▶ _ASSIGNMENT_: Transcribe the data below exactly, but only from the line containing "cyan 1x2 brick [248,235,283,306]" through its final line, both included.

BEGIN RECORDS FOR THIS EXERCISE

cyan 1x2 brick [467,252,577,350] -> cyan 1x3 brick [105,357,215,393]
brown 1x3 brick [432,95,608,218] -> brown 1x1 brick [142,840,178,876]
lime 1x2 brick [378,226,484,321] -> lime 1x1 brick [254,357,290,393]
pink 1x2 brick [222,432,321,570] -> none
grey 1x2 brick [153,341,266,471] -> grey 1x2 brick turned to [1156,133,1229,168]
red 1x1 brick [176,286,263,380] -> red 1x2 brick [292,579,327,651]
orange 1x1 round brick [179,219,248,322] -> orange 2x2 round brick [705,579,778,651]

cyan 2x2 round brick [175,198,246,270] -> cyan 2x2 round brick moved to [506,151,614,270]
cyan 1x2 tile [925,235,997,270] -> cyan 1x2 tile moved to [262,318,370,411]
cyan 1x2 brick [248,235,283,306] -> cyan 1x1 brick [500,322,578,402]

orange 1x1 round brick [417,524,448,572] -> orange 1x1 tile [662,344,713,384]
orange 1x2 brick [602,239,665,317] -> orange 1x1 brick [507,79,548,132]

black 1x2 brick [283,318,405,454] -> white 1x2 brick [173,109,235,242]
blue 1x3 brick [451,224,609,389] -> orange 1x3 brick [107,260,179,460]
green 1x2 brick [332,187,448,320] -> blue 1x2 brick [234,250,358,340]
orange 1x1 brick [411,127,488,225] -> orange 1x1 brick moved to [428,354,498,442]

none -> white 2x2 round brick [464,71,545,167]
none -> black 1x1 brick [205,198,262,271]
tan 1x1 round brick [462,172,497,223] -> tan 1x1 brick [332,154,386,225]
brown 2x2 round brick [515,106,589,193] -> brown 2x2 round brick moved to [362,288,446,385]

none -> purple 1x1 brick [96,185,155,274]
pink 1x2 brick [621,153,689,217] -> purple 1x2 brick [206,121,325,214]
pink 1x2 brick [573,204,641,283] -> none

END RECORDS FOR THIS EXERCISE

▶ _RESPONSE_:
cyan 1x2 brick [248,235,283,306] -> cyan 1x1 brick [500,322,578,402]

orange 1x1 round brick [417,524,448,572] -> orange 1x1 tile [662,344,713,384]
orange 1x2 brick [602,239,665,317] -> orange 1x1 brick [507,79,548,132]

black 1x2 brick [283,318,405,454] -> white 1x2 brick [173,109,235,242]
blue 1x3 brick [451,224,609,389] -> orange 1x3 brick [107,260,179,460]
green 1x2 brick [332,187,448,320] -> blue 1x2 brick [234,250,358,340]
orange 1x1 brick [411,127,488,225] -> orange 1x1 brick moved to [428,354,498,442]

none -> white 2x2 round brick [464,71,545,167]
none -> black 1x1 brick [205,198,262,271]
tan 1x1 round brick [462,172,497,223] -> tan 1x1 brick [332,154,386,225]
brown 2x2 round brick [515,106,589,193] -> brown 2x2 round brick moved to [362,288,446,385]

none -> purple 1x1 brick [96,185,155,274]
pink 1x2 brick [621,153,689,217] -> purple 1x2 brick [206,121,325,214]
pink 1x2 brick [573,204,641,283] -> none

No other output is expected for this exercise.